> **EXERCISE AIM**:
Would you please write out each of the entries below exactly, omitting pictures?

LISTED RECORDS Block Start

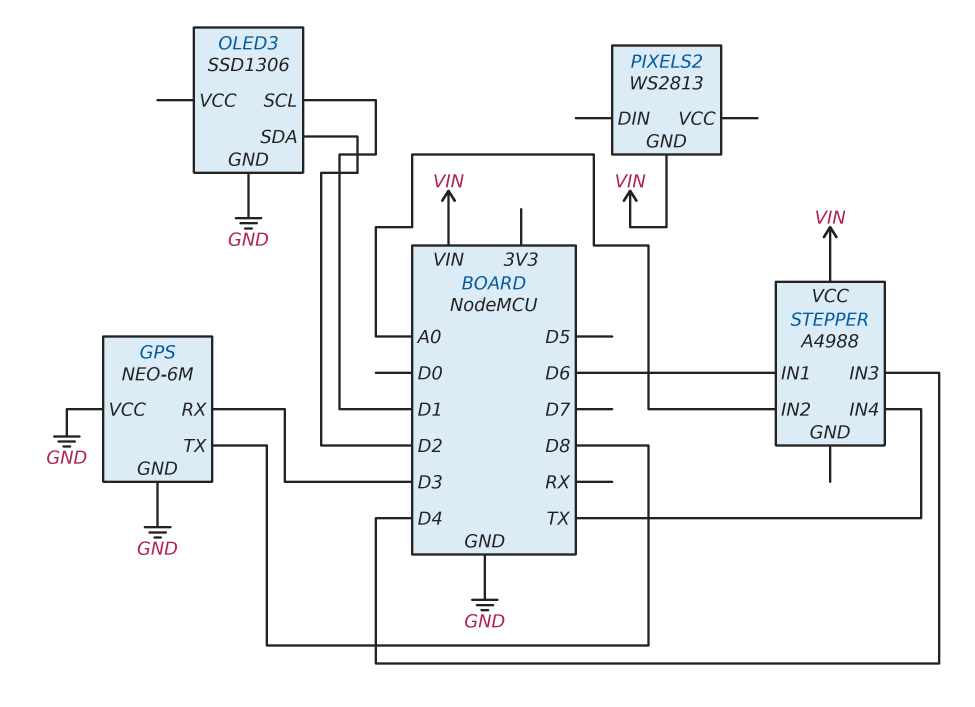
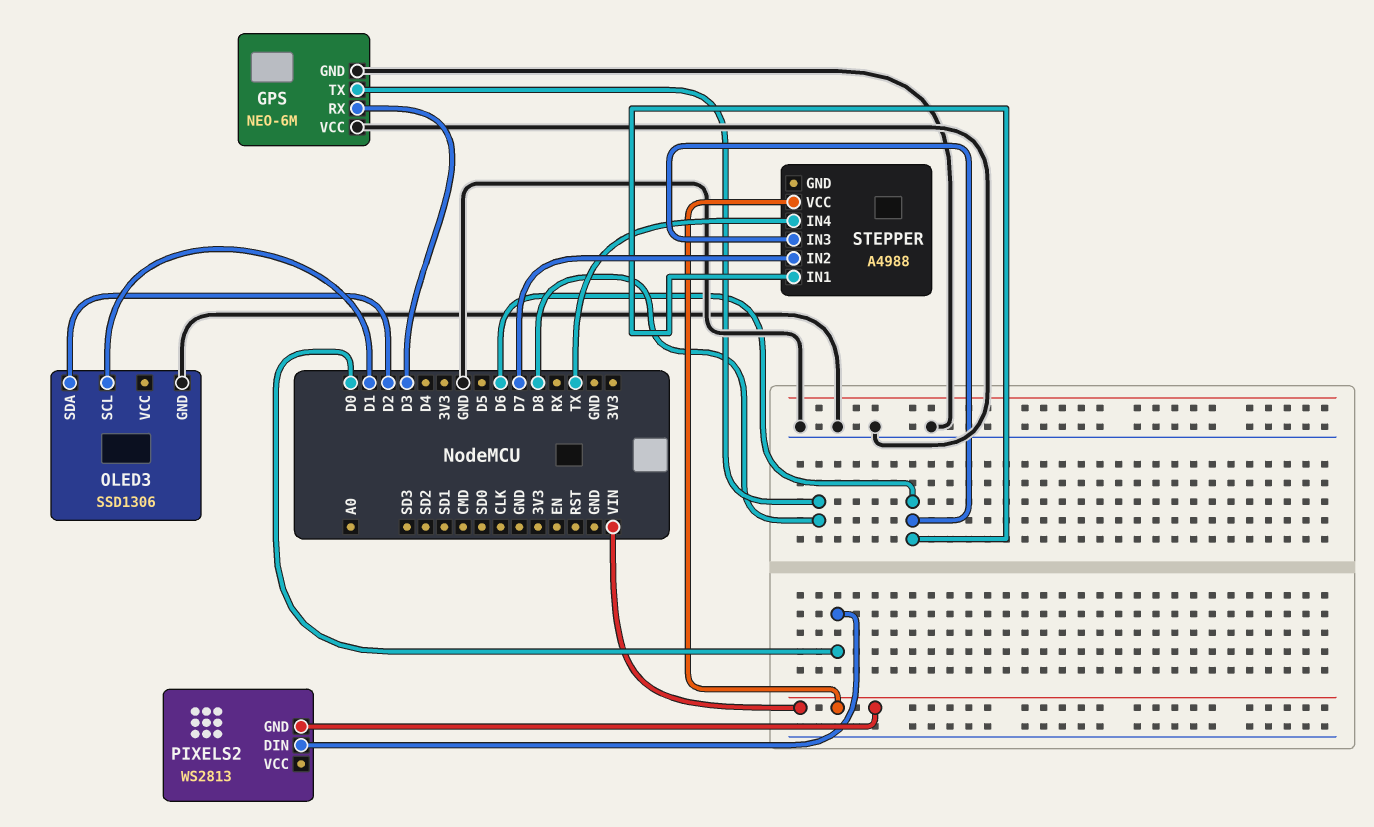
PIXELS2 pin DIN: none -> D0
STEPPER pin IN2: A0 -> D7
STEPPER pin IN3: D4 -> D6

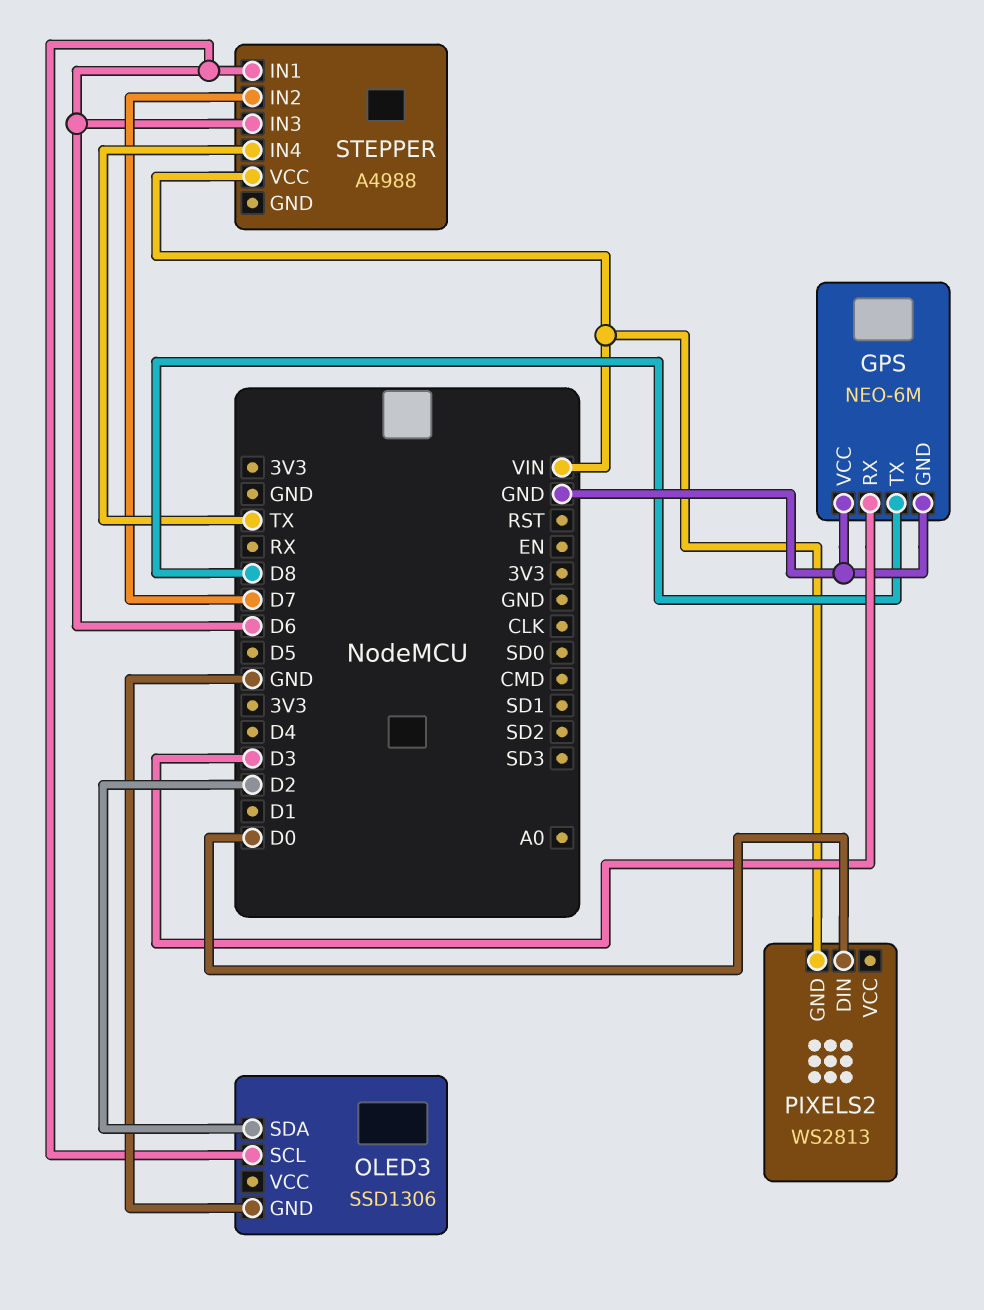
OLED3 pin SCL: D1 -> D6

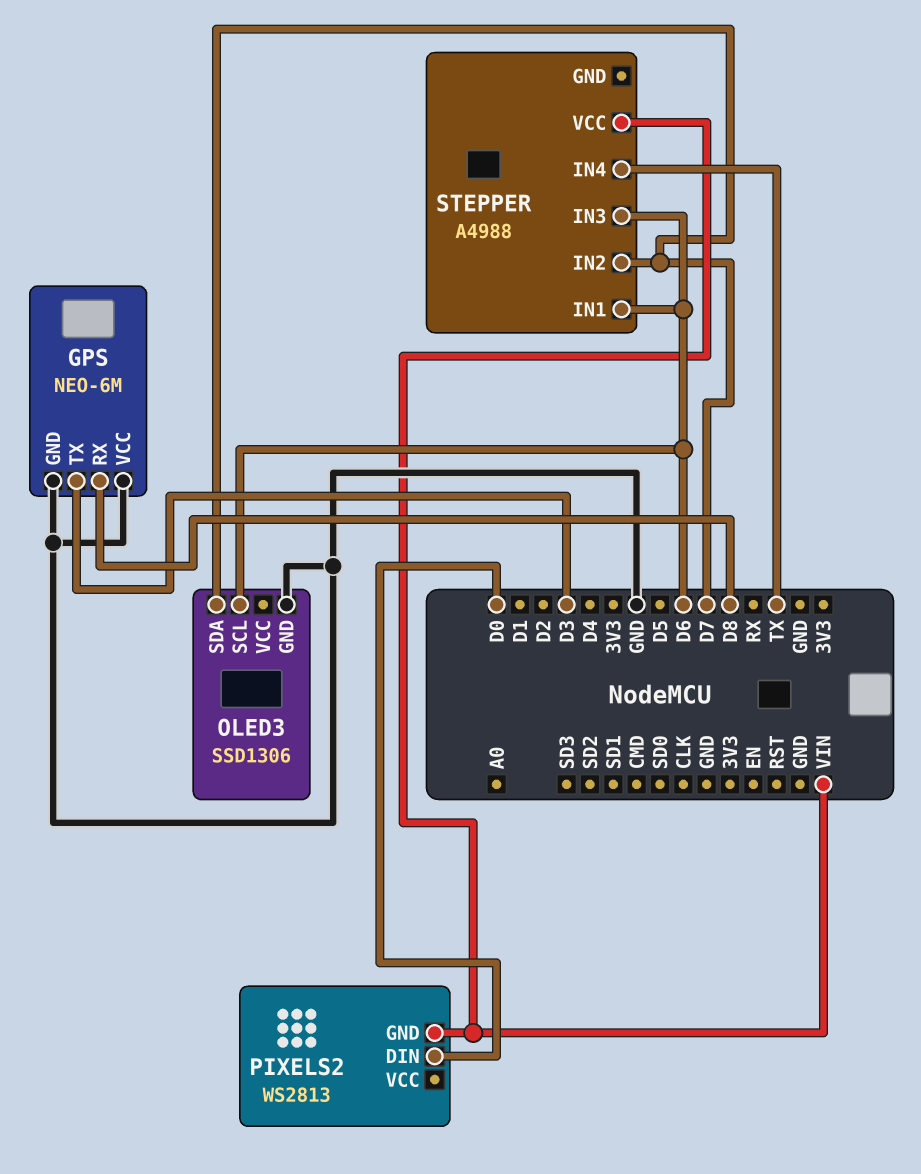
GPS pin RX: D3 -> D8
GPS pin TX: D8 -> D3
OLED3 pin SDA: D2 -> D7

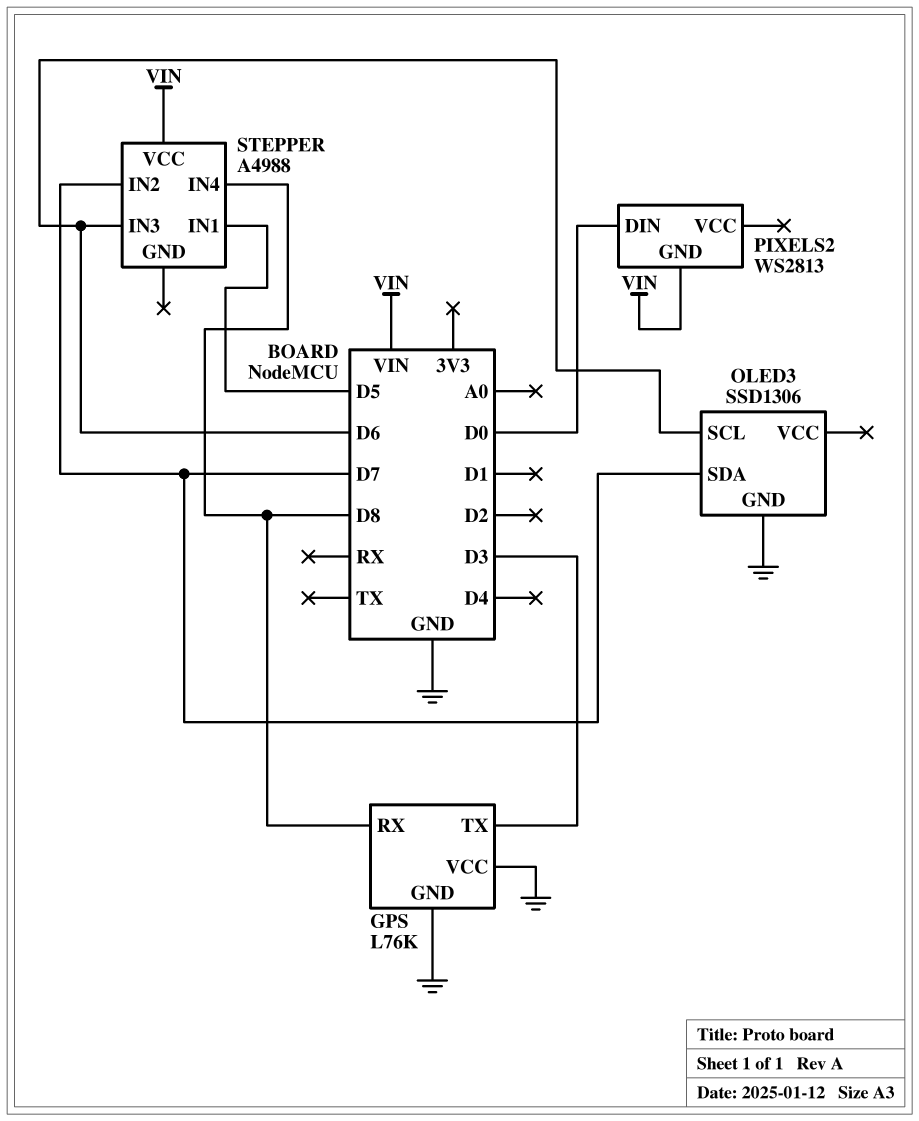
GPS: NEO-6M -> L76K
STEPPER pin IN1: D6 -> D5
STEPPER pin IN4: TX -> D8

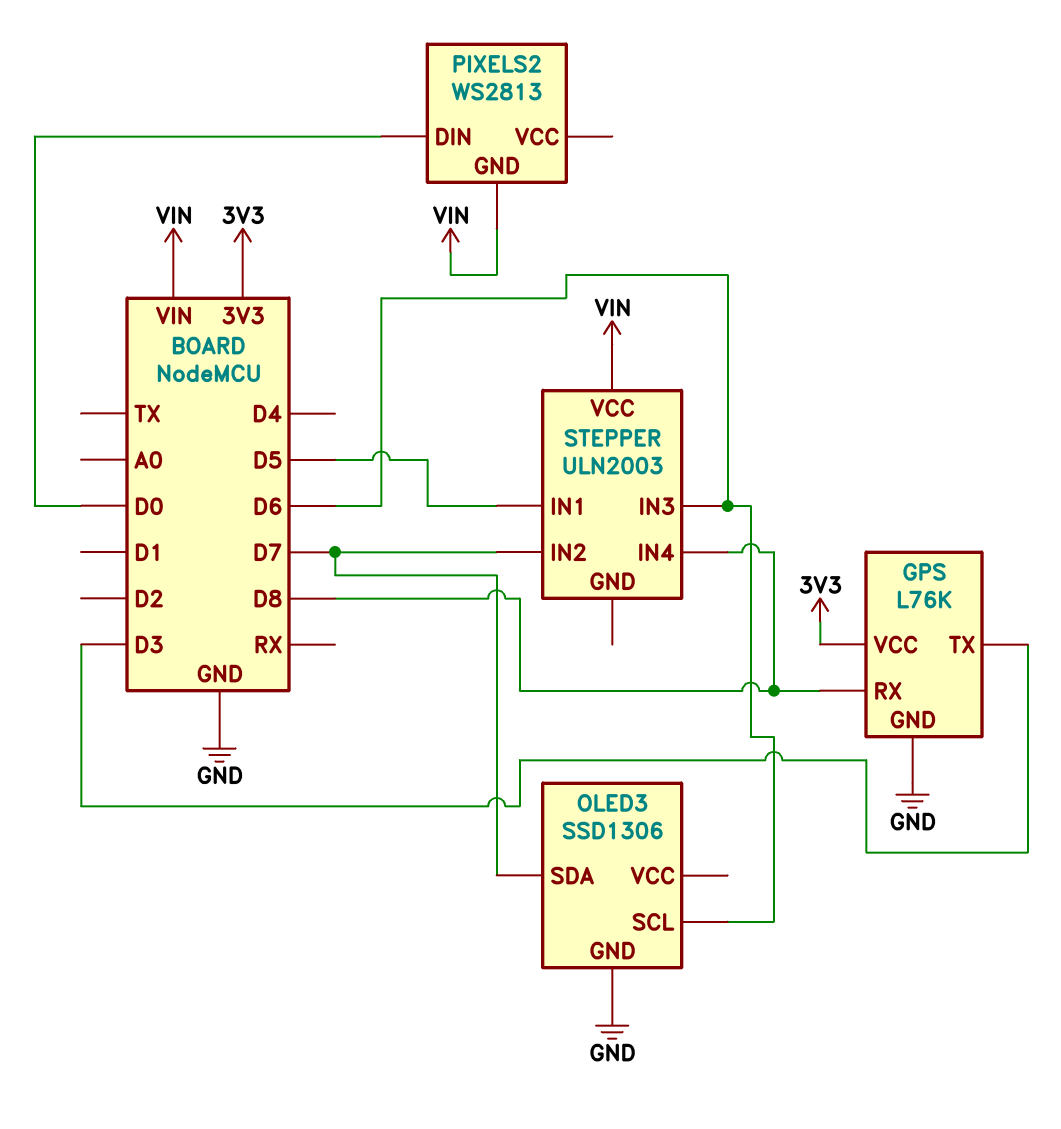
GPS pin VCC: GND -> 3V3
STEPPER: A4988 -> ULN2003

LISTED RECORDS Block End

> **RESULT**:
PIXELS2 pin DIN: none -> D0
STEPPER pin IN2: A0 -> D7
STEPPER pin IN3: D4 -> D6

OLED3 pin SCL: D1 -> D6

GPS pin RX: D3 -> D8
GPS pin TX: D8 -> D3
OLED3 pin SDA: D2 -> D7

GPS: NEO-6M -> L76K
STEPPER pin IN1: D6 -> D5
STEPPER pin IN4: TX -> D8

GPS pin VCC: GND -> 3V3
STEPPER: A4988 -> ULN2003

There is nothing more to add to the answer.